(Collected data)
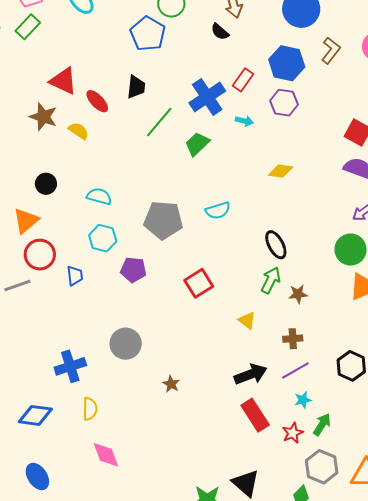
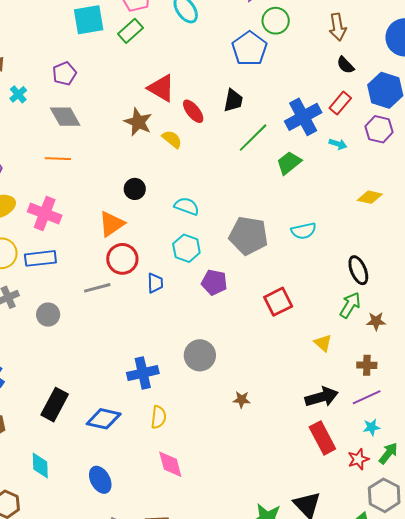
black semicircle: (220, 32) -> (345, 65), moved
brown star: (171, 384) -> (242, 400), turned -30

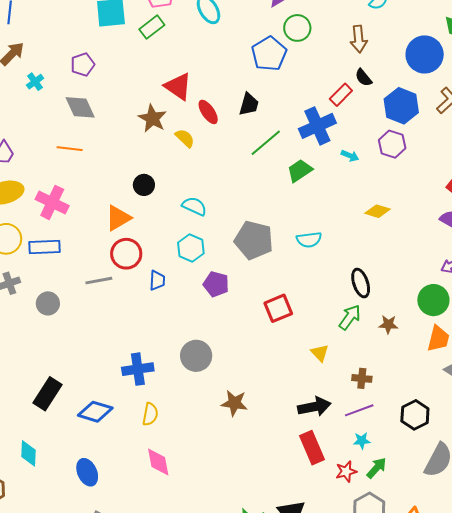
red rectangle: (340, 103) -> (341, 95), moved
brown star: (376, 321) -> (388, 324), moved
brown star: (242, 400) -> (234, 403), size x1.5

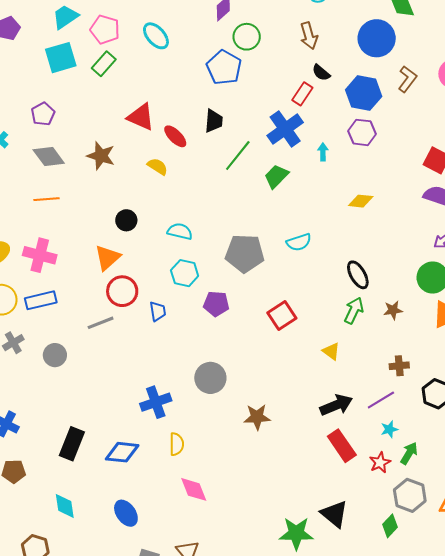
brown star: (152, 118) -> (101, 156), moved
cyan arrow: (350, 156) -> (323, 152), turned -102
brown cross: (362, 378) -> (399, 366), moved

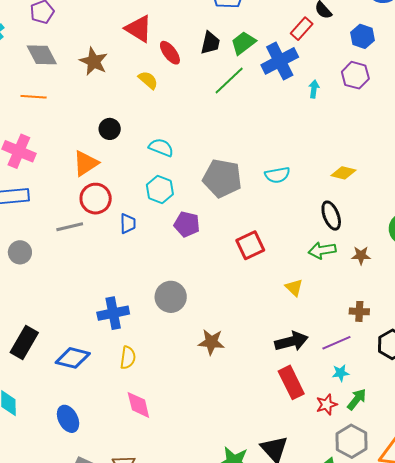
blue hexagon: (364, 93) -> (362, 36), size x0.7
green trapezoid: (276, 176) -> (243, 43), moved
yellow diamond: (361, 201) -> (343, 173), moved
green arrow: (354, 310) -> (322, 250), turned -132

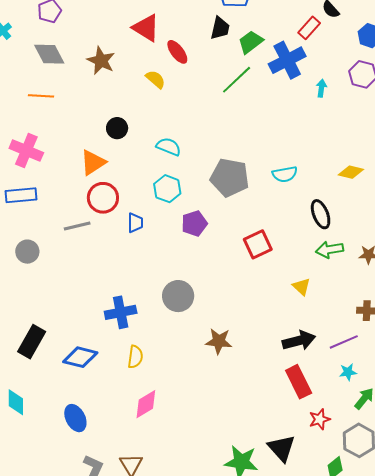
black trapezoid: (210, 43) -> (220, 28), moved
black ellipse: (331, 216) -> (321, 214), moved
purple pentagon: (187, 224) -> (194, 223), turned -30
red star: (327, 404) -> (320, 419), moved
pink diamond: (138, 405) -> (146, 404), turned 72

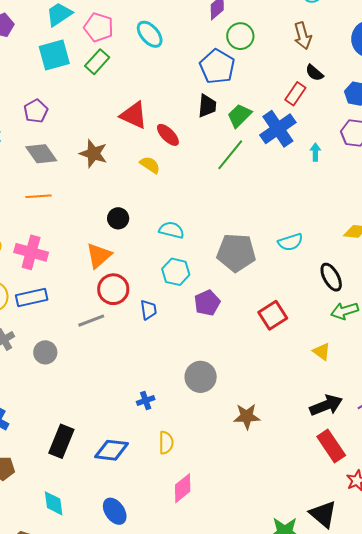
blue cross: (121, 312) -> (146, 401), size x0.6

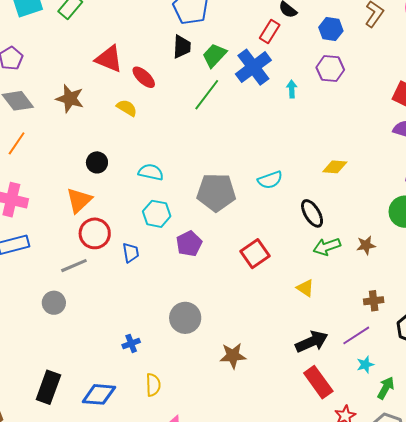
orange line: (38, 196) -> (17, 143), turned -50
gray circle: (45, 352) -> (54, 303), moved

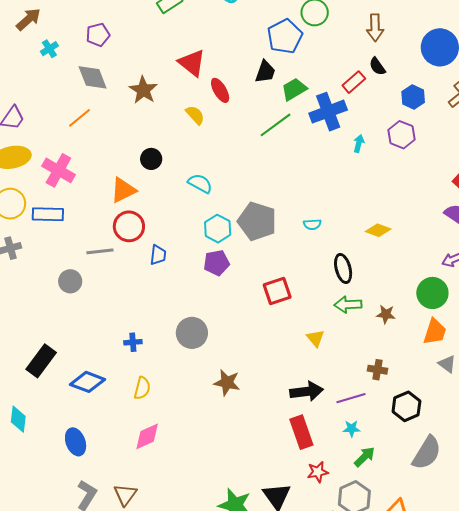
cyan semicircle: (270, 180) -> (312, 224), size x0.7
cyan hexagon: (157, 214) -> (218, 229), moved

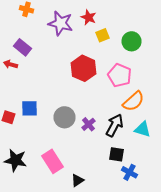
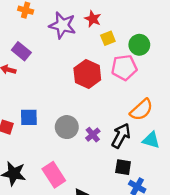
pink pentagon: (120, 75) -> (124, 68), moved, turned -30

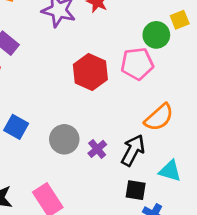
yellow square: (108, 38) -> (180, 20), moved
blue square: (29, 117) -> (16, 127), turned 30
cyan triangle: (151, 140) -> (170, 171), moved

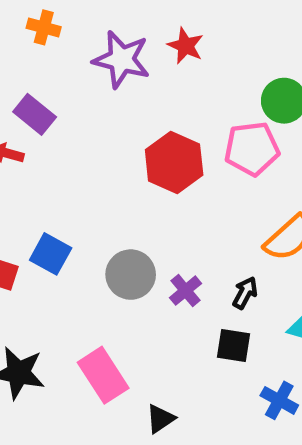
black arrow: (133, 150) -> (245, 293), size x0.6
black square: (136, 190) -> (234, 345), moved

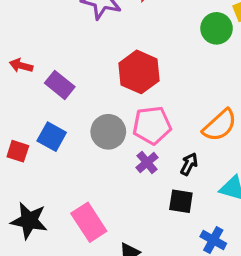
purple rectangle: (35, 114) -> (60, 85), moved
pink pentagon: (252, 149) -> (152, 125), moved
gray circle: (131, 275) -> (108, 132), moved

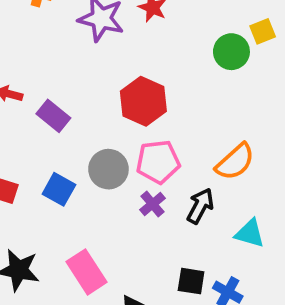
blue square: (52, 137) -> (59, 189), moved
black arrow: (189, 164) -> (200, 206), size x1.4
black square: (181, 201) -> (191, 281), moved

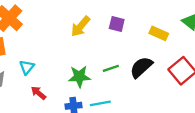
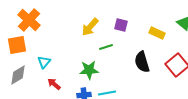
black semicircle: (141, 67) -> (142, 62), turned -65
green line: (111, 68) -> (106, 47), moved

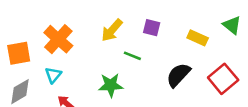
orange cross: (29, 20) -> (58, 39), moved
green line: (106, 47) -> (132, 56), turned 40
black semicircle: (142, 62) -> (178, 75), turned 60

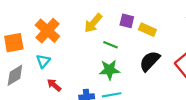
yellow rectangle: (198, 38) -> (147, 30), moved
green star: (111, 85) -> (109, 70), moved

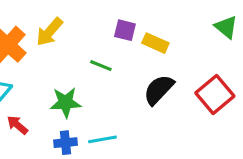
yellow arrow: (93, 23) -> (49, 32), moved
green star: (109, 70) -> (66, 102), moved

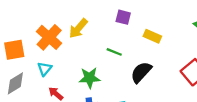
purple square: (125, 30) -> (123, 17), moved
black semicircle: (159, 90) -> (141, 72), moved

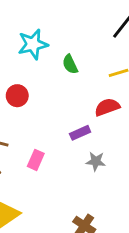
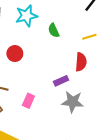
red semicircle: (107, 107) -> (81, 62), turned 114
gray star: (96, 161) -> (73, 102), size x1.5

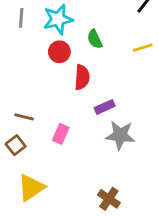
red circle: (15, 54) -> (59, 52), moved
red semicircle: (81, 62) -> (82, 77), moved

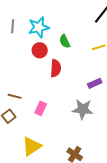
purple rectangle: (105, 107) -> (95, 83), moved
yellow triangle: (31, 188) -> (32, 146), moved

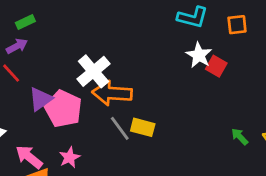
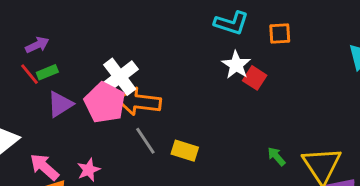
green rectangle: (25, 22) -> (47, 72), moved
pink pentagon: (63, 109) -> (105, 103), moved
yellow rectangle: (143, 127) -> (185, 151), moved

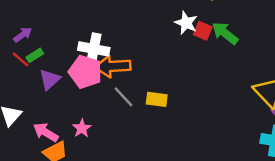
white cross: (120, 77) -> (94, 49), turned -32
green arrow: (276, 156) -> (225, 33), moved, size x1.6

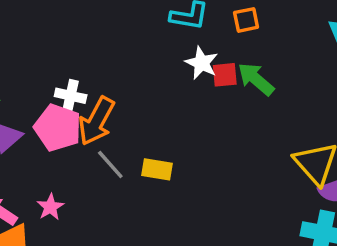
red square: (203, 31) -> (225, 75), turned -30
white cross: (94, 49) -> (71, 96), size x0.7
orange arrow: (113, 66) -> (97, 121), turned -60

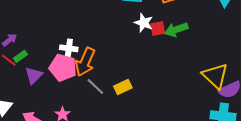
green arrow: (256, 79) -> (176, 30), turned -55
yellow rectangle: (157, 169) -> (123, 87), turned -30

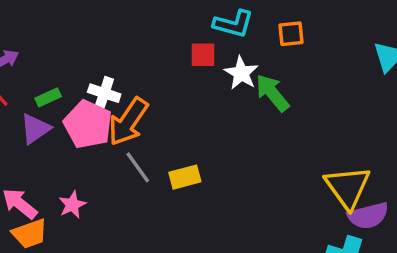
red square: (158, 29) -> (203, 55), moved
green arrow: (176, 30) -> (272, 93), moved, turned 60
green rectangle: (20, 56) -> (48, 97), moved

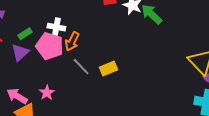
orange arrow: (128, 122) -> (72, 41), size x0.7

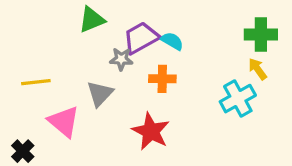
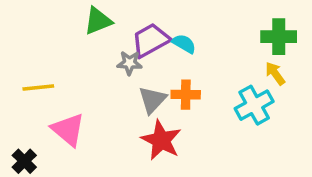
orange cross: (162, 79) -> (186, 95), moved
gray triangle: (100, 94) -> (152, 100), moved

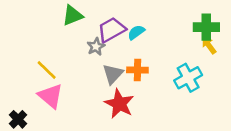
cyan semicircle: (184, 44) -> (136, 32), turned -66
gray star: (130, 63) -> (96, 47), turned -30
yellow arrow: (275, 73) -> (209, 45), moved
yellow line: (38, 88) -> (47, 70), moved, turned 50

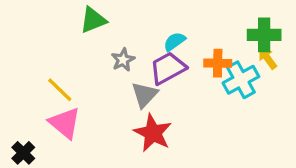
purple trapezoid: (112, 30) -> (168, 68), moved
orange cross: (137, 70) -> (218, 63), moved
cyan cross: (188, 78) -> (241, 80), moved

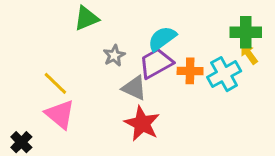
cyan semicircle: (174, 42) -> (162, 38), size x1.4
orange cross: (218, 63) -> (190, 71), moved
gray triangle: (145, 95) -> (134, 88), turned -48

■ The problem ■
To complete this exercise, transcribe exactly the lines above from the one that holds "green rectangle: (20, 56) -> (48, 97), moved" through the one that holds "gray star: (130, 63) -> (96, 47), turned -30". Pictures stay out.

■ Output of the exercise ■
green rectangle: (20, 56) -> (48, 97), moved

orange arrow: (128, 122) -> (72, 41), size x0.7

orange cross: (162, 79) -> (186, 95), moved
gray triangle: (100, 94) -> (152, 100), moved

cyan semicircle: (184, 44) -> (136, 32), turned -66
gray star: (130, 63) -> (96, 47), turned -30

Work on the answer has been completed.